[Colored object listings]
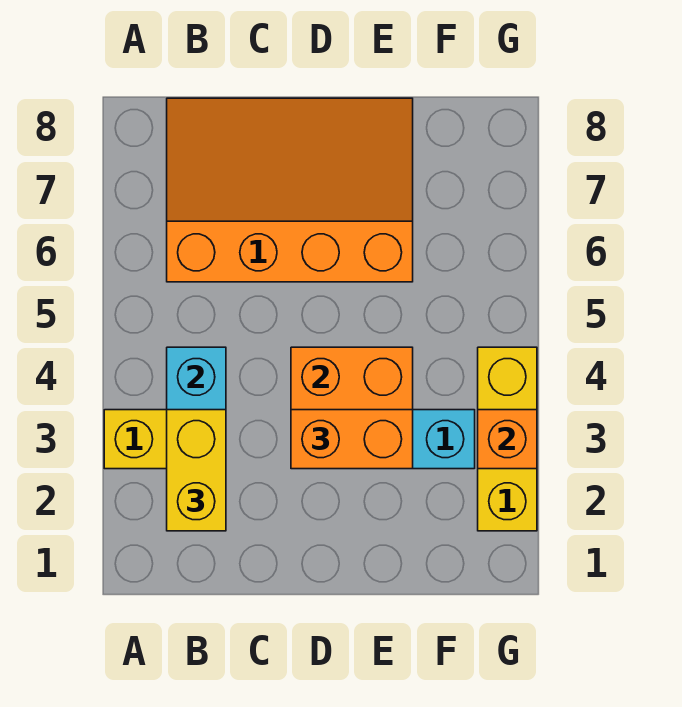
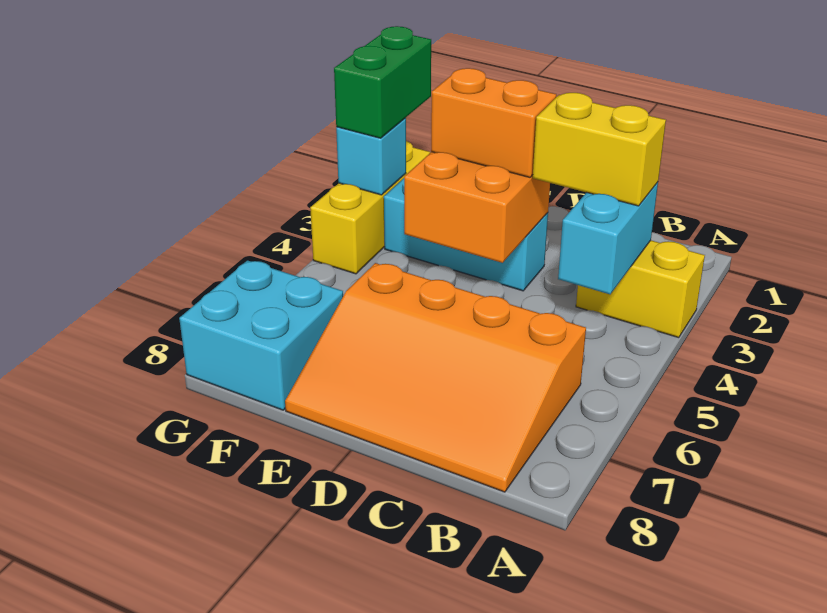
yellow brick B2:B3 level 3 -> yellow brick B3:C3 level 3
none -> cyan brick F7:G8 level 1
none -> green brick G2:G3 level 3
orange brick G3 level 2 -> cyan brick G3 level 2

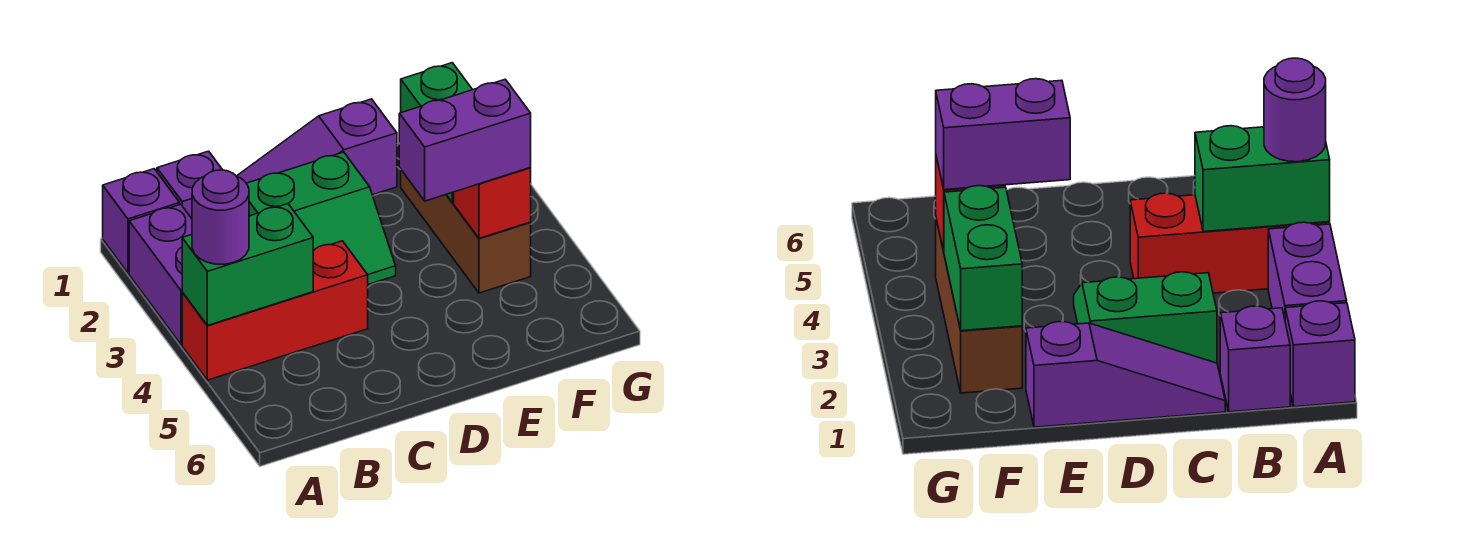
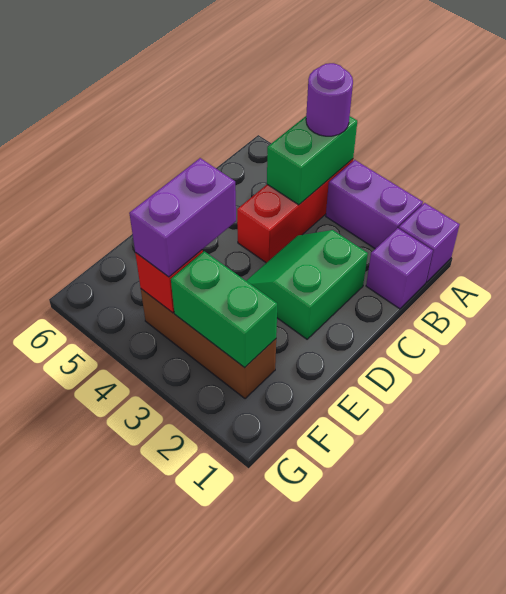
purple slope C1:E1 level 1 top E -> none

__TASK TO COMPLETE__.
In the records above, which lines hold the string "brick"? Copy each one.

__RESPONSE TO THE TASK__.
yellow brick B2:B3 level 3 -> yellow brick B3:C3 level 3
none -> cyan brick F7:G8 level 1
none -> green brick G2:G3 level 3
orange brick G3 level 2 -> cyan brick G3 level 2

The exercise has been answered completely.